─── Recorded data

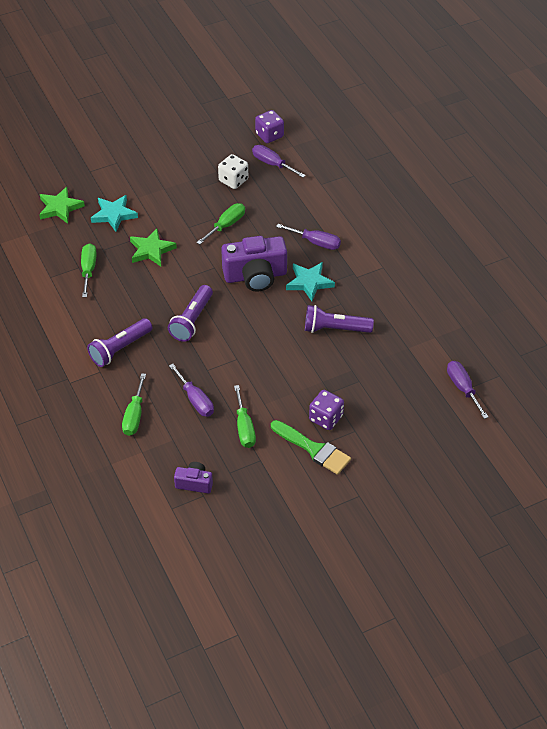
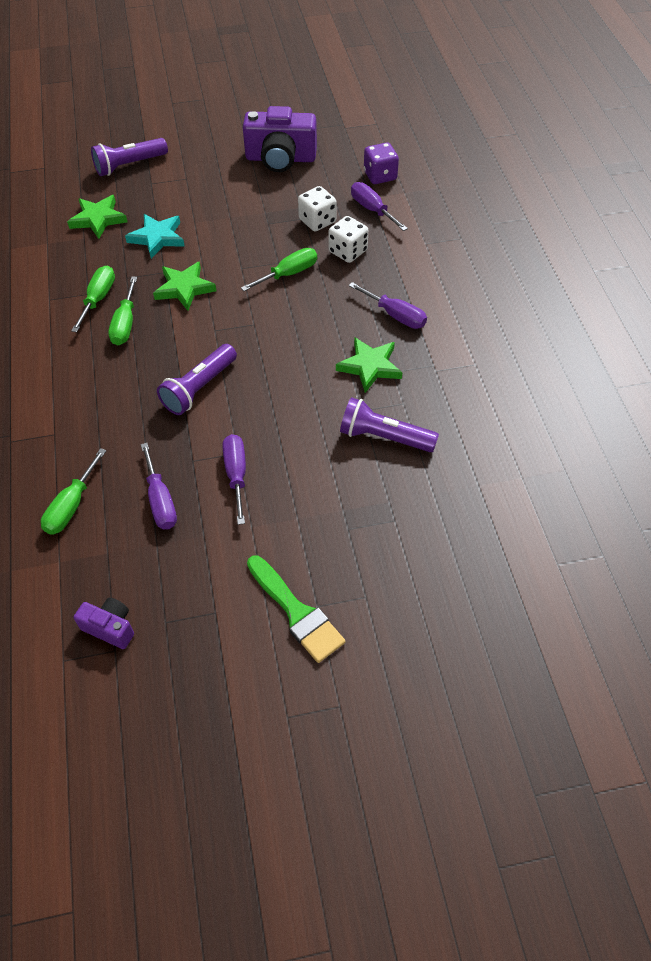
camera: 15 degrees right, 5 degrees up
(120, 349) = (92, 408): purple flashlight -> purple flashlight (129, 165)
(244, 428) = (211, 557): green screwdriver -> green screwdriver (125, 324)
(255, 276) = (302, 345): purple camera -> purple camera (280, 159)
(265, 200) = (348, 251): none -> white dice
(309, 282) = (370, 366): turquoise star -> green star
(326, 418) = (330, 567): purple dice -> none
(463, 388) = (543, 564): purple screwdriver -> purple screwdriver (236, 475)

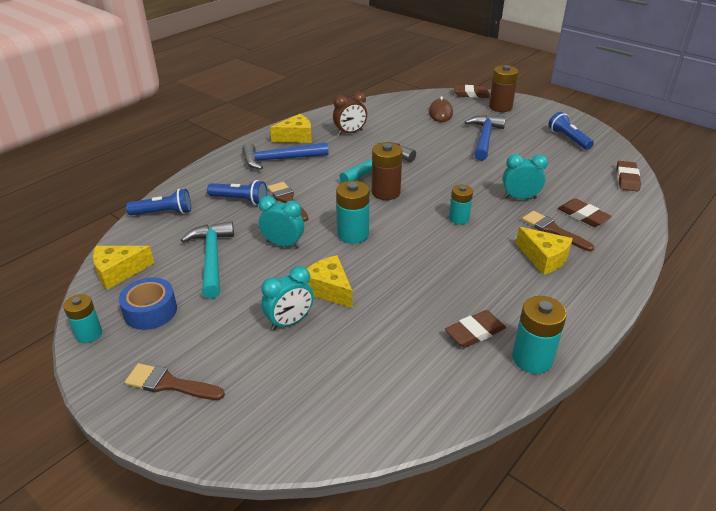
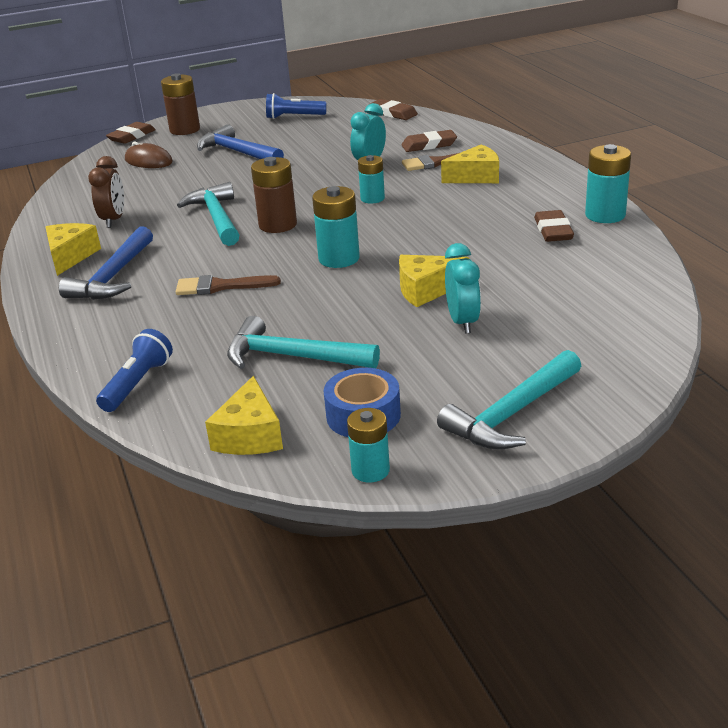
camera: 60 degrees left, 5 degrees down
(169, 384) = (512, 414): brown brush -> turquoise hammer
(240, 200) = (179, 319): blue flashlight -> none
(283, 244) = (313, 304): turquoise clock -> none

──────

__What you are asked to do__:
Where the line containing "(326, 418) = (330, 567): purple dice -> none" appears in the entries above, start there and set down every line exactly through the last one, inclusive; omit pictures.

__Solution__:
(326, 418) = (330, 567): purple dice -> none
(463, 388) = (543, 564): purple screwdriver -> purple screwdriver (236, 475)

camera: 60 degrees left, 5 degrees down
(169, 384) = (512, 414): brown brush -> turquoise hammer
(240, 200) = (179, 319): blue flashlight -> none
(283, 244) = (313, 304): turquoise clock -> none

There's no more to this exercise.